- **Exercise description**
Your answer should be only the lines below from the one with "black bucket: [262,103,317,178]" to the one with "black calculator: none", repeated exactly, ends included.

- **Dataset records**

╔══

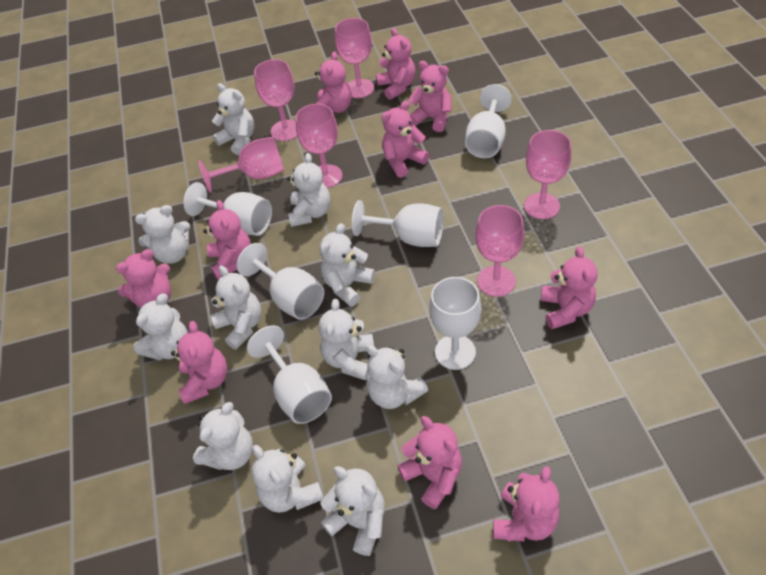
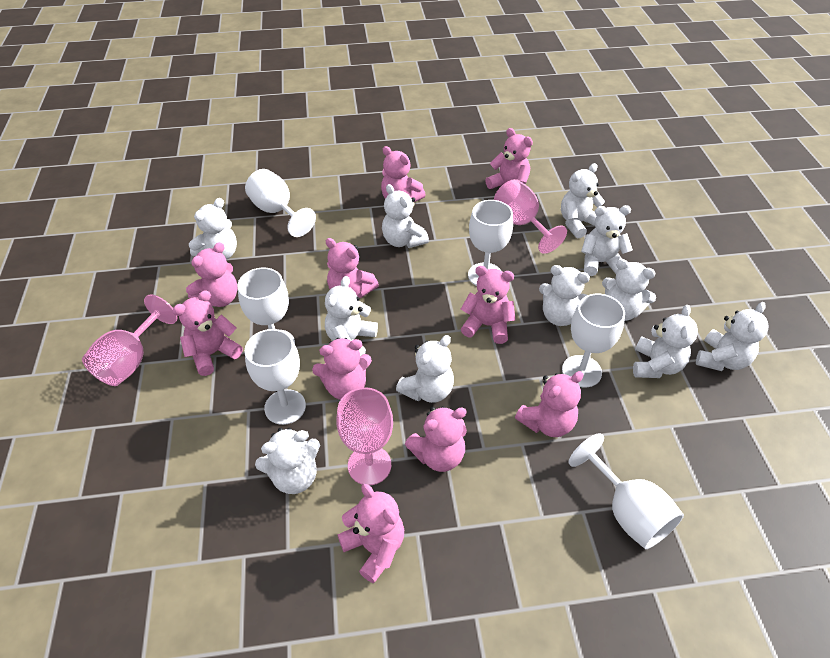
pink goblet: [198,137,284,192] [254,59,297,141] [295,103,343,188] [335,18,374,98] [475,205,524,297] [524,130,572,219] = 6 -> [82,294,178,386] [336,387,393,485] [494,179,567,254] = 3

╚══
╔══

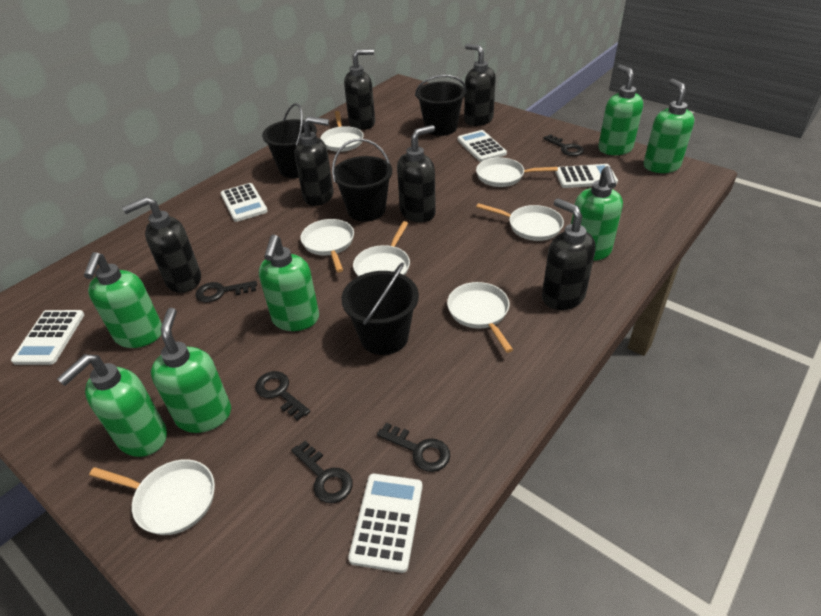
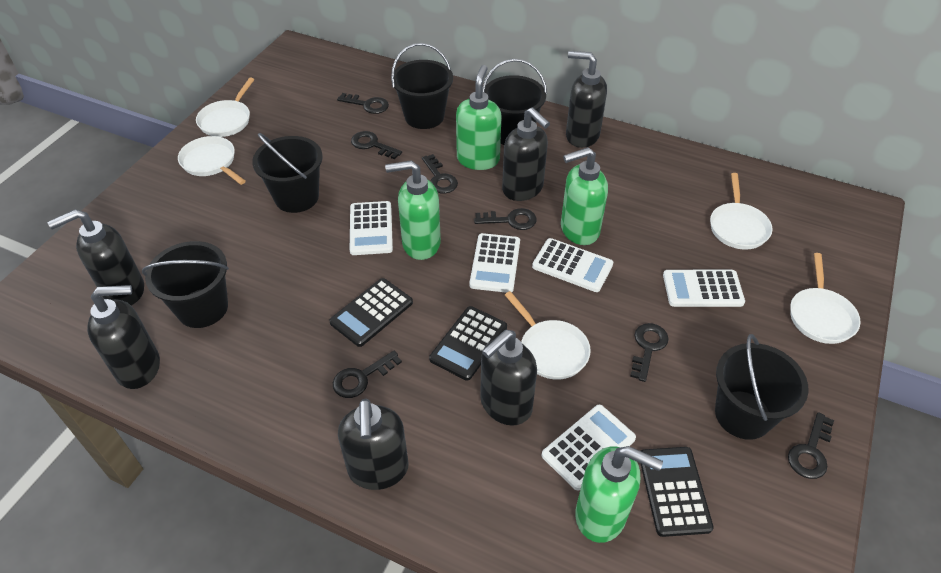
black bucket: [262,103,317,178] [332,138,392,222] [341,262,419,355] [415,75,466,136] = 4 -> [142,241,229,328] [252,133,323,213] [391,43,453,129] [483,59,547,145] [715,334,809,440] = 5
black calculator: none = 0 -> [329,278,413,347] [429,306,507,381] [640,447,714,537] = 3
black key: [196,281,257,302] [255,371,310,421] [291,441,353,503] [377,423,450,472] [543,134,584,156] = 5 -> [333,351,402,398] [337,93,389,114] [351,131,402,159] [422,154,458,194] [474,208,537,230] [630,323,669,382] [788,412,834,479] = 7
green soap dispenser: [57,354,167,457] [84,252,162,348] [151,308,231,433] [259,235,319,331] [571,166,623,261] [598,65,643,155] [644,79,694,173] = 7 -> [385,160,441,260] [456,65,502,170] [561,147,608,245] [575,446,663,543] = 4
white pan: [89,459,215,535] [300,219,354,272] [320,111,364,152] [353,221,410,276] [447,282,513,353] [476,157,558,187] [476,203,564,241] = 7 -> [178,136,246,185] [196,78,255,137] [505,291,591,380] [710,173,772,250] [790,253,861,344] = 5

╚══

- **Written answer**
black bucket: [262,103,317,178] [332,138,392,222] [341,262,419,355] [415,75,466,136] = 4 -> [142,241,229,328] [252,133,323,213] [391,43,453,129] [483,59,547,145] [715,334,809,440] = 5
black calculator: none = 0 -> [329,278,413,347] [429,306,507,381] [640,447,714,537] = 3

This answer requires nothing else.